The entries below are to be reproduced exactly, with their pictures omitted.

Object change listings
----------------

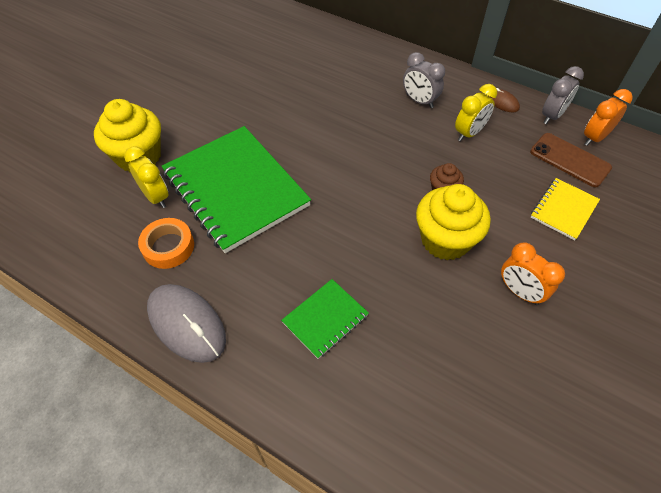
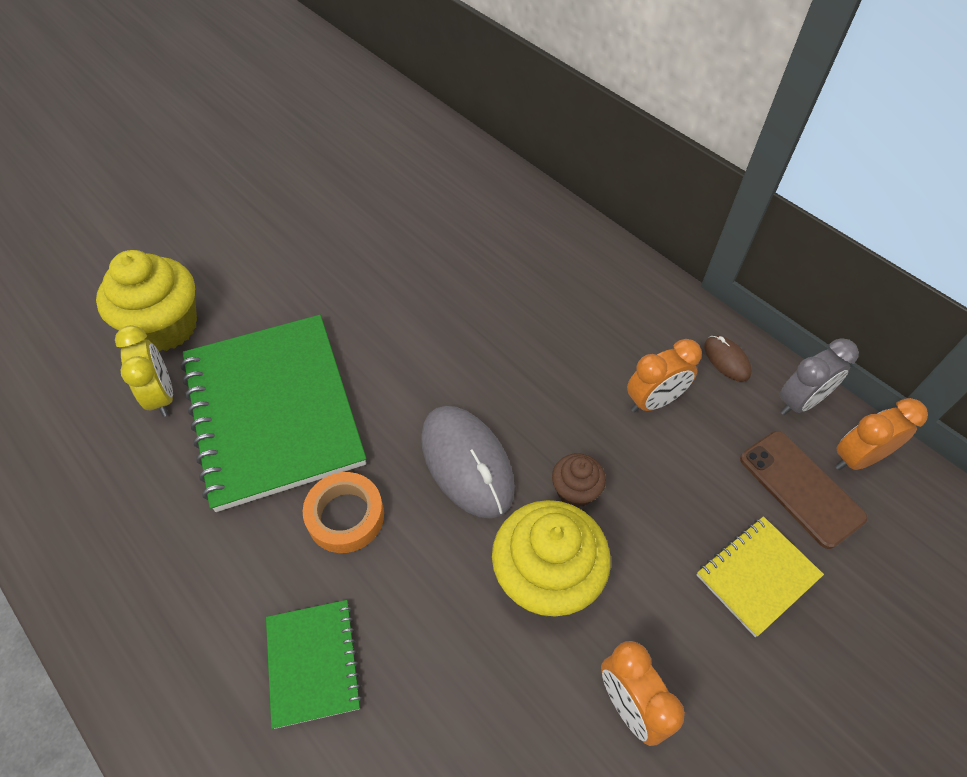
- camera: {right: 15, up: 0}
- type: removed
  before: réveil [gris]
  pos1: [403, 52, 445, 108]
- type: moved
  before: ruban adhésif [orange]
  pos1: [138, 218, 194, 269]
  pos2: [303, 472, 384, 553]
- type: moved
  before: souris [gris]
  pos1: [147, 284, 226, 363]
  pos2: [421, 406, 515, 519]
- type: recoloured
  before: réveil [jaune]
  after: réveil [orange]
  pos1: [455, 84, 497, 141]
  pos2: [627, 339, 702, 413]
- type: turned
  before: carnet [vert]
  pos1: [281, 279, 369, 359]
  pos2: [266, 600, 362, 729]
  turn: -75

----------------

Your response:
- camera: {right: 15, up: 0}
- type: removed
  before: réveil [gris]
  pos1: [403, 52, 445, 108]
- type: moved
  before: ruban adhésif [orange]
  pos1: [138, 218, 194, 269]
  pos2: [303, 472, 384, 553]
- type: moved
  before: souris [gris]
  pos1: [147, 284, 226, 363]
  pos2: [421, 406, 515, 519]
- type: recoloured
  before: réveil [jaune]
  after: réveil [orange]
  pos1: [455, 84, 497, 141]
  pos2: [627, 339, 702, 413]
- type: turned
  before: carnet [vert]
  pos1: [281, 279, 369, 359]
  pos2: [266, 600, 362, 729]
  turn: -75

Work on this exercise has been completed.